=== Task inputs ===
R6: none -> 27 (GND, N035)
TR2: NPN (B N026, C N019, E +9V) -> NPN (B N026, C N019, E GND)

---

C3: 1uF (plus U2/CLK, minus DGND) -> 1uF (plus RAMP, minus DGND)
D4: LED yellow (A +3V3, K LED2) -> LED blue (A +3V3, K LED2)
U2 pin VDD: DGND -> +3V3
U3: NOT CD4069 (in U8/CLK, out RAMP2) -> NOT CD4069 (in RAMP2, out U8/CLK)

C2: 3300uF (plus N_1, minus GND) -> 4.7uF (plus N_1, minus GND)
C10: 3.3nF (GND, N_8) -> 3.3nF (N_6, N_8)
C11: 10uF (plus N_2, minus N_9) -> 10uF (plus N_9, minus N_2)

---

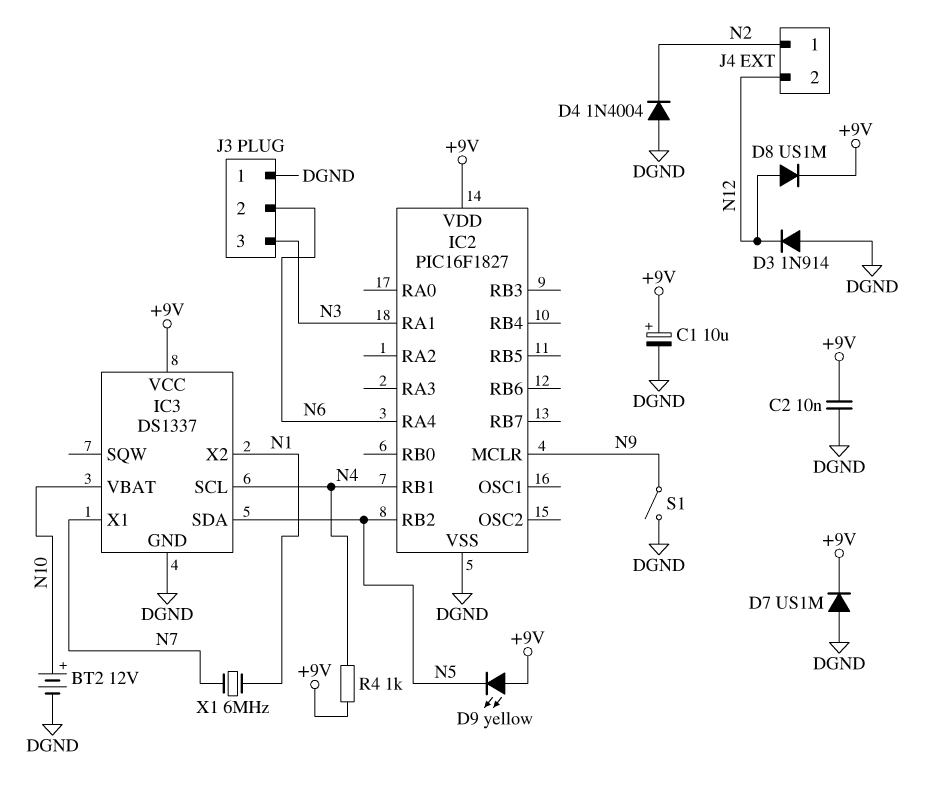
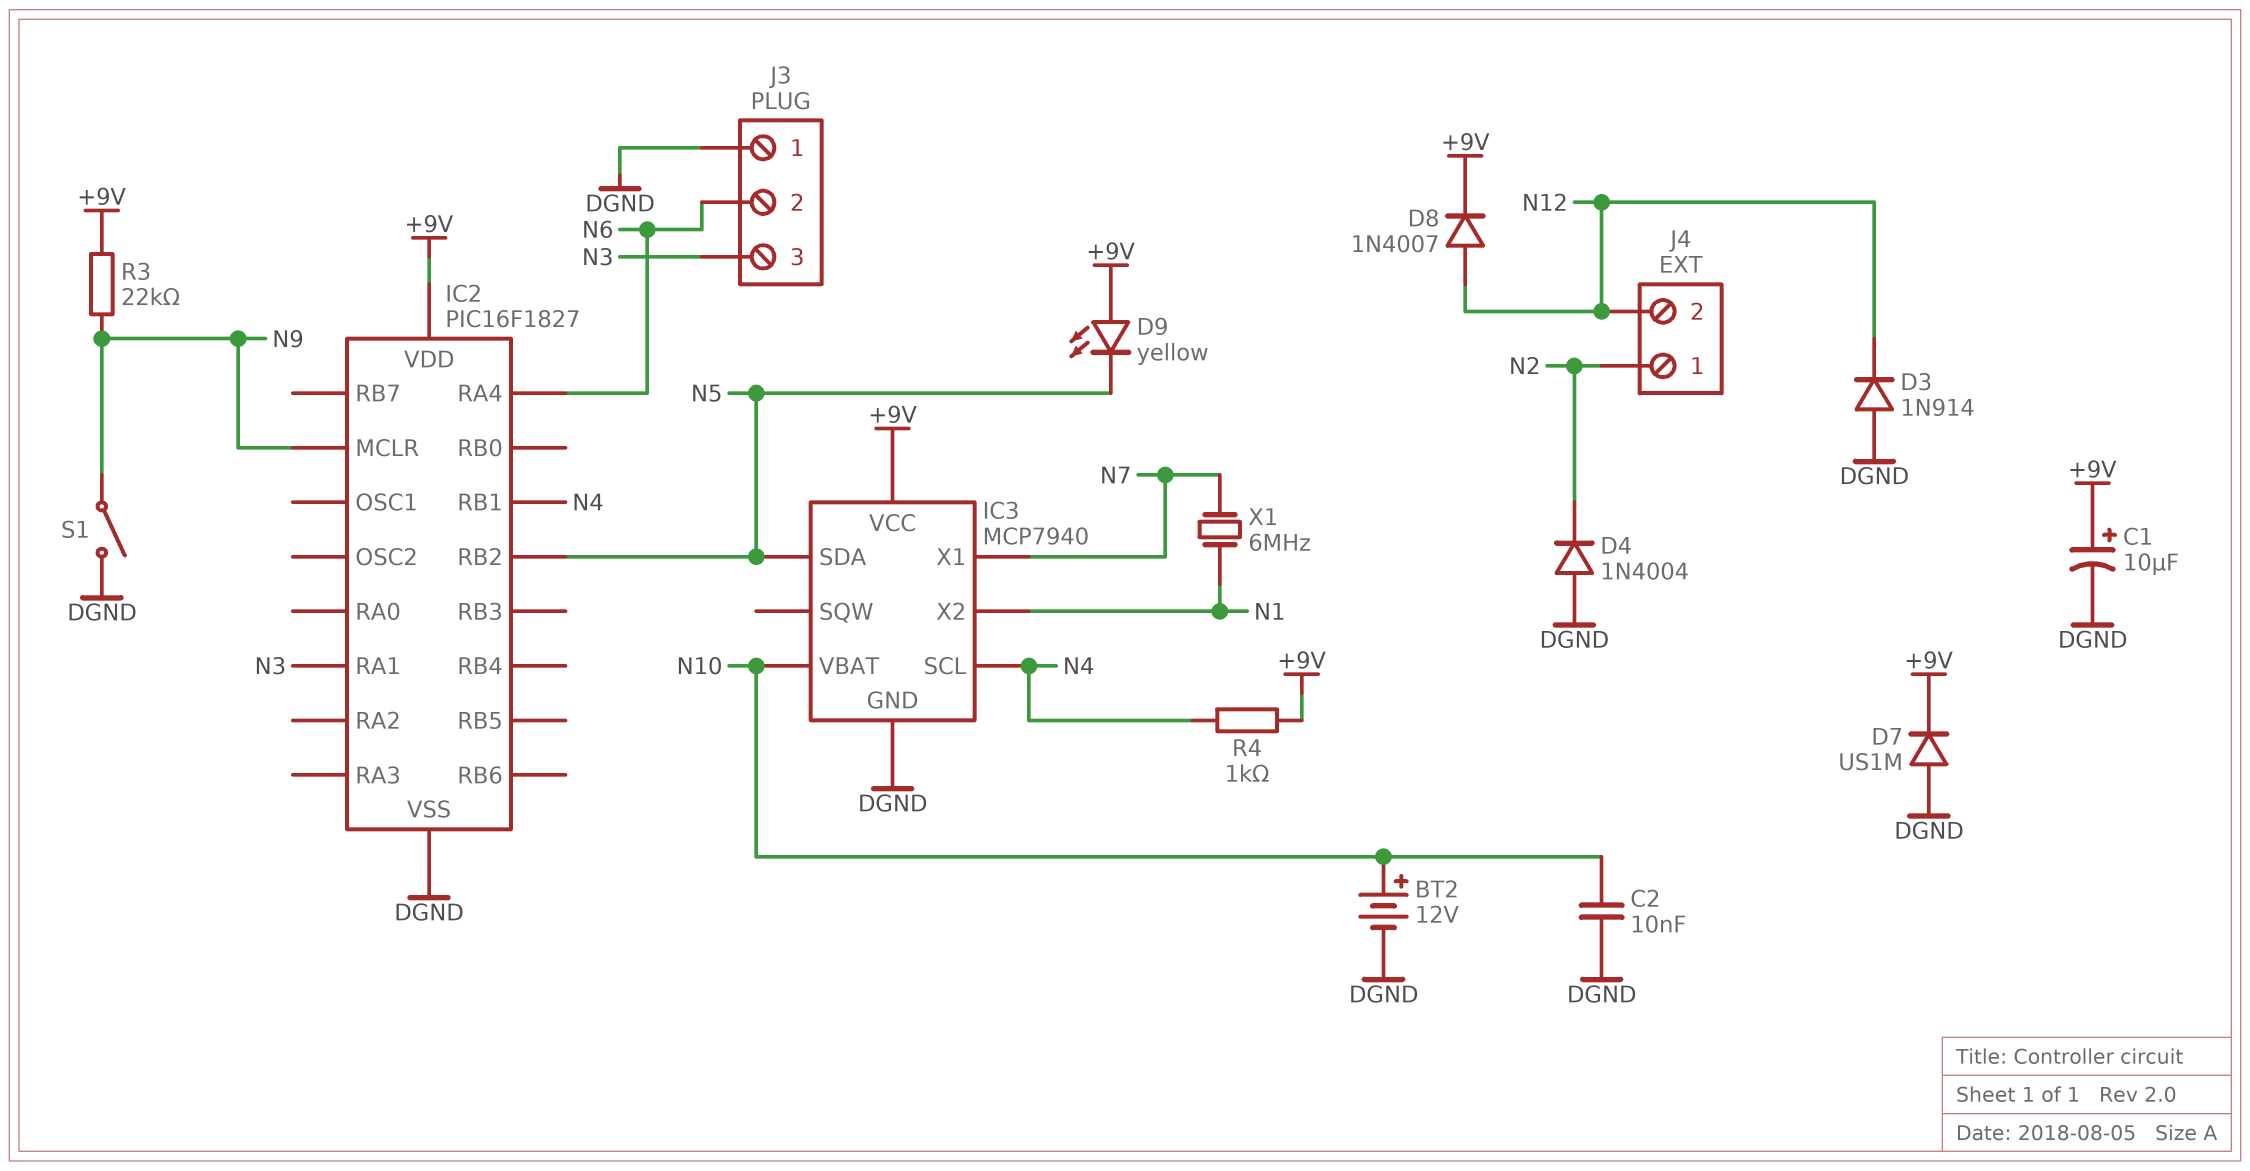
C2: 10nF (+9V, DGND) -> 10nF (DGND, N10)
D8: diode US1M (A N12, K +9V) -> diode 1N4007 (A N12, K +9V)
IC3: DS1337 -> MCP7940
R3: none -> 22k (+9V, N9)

=== Requirement ===
Using the listing above, find how many lines include "plus"; reply with the number and no other words.

=== Output below ===
3